Supplied data ::
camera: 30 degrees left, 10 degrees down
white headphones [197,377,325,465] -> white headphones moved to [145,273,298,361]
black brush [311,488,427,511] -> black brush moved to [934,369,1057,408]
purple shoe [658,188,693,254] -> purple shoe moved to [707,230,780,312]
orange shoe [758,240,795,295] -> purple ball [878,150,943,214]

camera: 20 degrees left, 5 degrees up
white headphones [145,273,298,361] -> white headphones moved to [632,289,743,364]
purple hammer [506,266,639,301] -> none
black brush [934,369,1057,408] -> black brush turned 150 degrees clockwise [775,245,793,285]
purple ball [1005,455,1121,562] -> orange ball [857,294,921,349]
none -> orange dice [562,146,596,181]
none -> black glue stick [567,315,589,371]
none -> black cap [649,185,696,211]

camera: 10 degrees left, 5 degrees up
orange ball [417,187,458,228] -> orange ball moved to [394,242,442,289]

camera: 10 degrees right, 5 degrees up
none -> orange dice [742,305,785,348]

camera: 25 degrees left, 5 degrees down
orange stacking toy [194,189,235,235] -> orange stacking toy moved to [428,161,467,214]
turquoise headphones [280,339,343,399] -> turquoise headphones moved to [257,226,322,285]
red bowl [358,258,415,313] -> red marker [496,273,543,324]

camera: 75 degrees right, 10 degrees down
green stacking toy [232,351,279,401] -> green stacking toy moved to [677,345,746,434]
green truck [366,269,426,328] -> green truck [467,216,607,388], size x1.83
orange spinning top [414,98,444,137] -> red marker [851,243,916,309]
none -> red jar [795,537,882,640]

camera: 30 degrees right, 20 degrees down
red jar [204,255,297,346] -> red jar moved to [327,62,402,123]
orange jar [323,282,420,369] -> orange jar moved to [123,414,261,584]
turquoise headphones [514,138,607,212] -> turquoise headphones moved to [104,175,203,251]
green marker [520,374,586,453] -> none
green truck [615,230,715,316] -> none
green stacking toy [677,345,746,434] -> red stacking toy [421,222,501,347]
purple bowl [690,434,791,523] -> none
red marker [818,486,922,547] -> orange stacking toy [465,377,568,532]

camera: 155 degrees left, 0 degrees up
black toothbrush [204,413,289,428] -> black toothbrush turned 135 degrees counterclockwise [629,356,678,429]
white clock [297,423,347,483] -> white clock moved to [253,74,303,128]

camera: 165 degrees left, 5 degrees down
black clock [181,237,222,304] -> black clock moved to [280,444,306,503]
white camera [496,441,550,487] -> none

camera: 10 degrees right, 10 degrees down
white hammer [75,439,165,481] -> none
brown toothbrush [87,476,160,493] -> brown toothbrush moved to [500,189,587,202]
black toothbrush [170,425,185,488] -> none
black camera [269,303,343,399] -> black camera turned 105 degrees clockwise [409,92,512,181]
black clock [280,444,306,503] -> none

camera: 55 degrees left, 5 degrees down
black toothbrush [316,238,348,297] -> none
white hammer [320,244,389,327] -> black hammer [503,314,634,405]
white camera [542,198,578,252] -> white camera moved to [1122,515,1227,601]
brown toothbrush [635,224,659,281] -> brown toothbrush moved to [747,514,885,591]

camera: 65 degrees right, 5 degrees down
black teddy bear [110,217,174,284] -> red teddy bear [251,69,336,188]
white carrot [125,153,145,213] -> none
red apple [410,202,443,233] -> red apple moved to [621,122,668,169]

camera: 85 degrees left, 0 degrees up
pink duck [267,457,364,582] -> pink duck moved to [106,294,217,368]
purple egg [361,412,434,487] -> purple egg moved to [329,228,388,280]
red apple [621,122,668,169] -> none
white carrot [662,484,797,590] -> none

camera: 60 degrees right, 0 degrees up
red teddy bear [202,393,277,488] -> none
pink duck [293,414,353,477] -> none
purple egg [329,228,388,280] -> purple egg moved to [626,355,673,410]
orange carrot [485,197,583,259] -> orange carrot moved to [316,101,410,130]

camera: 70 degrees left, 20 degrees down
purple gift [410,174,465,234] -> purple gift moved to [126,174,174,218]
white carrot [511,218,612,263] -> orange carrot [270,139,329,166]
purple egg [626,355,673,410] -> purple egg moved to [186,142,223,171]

Task requirements :: Your response should consist of the data above, duplicated exactly.

Solved exercise ::
camera: 30 degrees left, 10 degrees down
white headphones [197,377,325,465] -> white headphones moved to [145,273,298,361]
black brush [311,488,427,511] -> black brush moved to [934,369,1057,408]
purple shoe [658,188,693,254] -> purple shoe moved to [707,230,780,312]
orange shoe [758,240,795,295] -> purple ball [878,150,943,214]

camera: 20 degrees left, 5 degrees up
white headphones [145,273,298,361] -> white headphones moved to [632,289,743,364]
purple hammer [506,266,639,301] -> none
black brush [934,369,1057,408] -> black brush turned 150 degrees clockwise [775,245,793,285]
purple ball [1005,455,1121,562] -> orange ball [857,294,921,349]
none -> orange dice [562,146,596,181]
none -> black glue stick [567,315,589,371]
none -> black cap [649,185,696,211]

camera: 10 degrees left, 5 degrees up
orange ball [417,187,458,228] -> orange ball moved to [394,242,442,289]

camera: 10 degrees right, 5 degrees up
none -> orange dice [742,305,785,348]

camera: 25 degrees left, 5 degrees down
orange stacking toy [194,189,235,235] -> orange stacking toy moved to [428,161,467,214]
turquoise headphones [280,339,343,399] -> turquoise headphones moved to [257,226,322,285]
red bowl [358,258,415,313] -> red marker [496,273,543,324]

camera: 75 degrees right, 10 degrees down
green stacking toy [232,351,279,401] -> green stacking toy moved to [677,345,746,434]
green truck [366,269,426,328] -> green truck [467,216,607,388], size x1.83
orange spinning top [414,98,444,137] -> red marker [851,243,916,309]
none -> red jar [795,537,882,640]

camera: 30 degrees right, 20 degrees down
red jar [204,255,297,346] -> red jar moved to [327,62,402,123]
orange jar [323,282,420,369] -> orange jar moved to [123,414,261,584]
turquoise headphones [514,138,607,212] -> turquoise headphones moved to [104,175,203,251]
green marker [520,374,586,453] -> none
green truck [615,230,715,316] -> none
green stacking toy [677,345,746,434] -> red stacking toy [421,222,501,347]
purple bowl [690,434,791,523] -> none
red marker [818,486,922,547] -> orange stacking toy [465,377,568,532]

camera: 155 degrees left, 0 degrees up
black toothbrush [204,413,289,428] -> black toothbrush turned 135 degrees counterclockwise [629,356,678,429]
white clock [297,423,347,483] -> white clock moved to [253,74,303,128]

camera: 165 degrees left, 5 degrees down
black clock [181,237,222,304] -> black clock moved to [280,444,306,503]
white camera [496,441,550,487] -> none

camera: 10 degrees right, 10 degrees down
white hammer [75,439,165,481] -> none
brown toothbrush [87,476,160,493] -> brown toothbrush moved to [500,189,587,202]
black toothbrush [170,425,185,488] -> none
black camera [269,303,343,399] -> black camera turned 105 degrees clockwise [409,92,512,181]
black clock [280,444,306,503] -> none

camera: 55 degrees left, 5 degrees down
black toothbrush [316,238,348,297] -> none
white hammer [320,244,389,327] -> black hammer [503,314,634,405]
white camera [542,198,578,252] -> white camera moved to [1122,515,1227,601]
brown toothbrush [635,224,659,281] -> brown toothbrush moved to [747,514,885,591]

camera: 65 degrees right, 5 degrees down
black teddy bear [110,217,174,284] -> red teddy bear [251,69,336,188]
white carrot [125,153,145,213] -> none
red apple [410,202,443,233] -> red apple moved to [621,122,668,169]

camera: 85 degrees left, 0 degrees up
pink duck [267,457,364,582] -> pink duck moved to [106,294,217,368]
purple egg [361,412,434,487] -> purple egg moved to [329,228,388,280]
red apple [621,122,668,169] -> none
white carrot [662,484,797,590] -> none

camera: 60 degrees right, 0 degrees up
red teddy bear [202,393,277,488] -> none
pink duck [293,414,353,477] -> none
purple egg [329,228,388,280] -> purple egg moved to [626,355,673,410]
orange carrot [485,197,583,259] -> orange carrot moved to [316,101,410,130]

camera: 70 degrees left, 20 degrees down
purple gift [410,174,465,234] -> purple gift moved to [126,174,174,218]
white carrot [511,218,612,263] -> orange carrot [270,139,329,166]
purple egg [626,355,673,410] -> purple egg moved to [186,142,223,171]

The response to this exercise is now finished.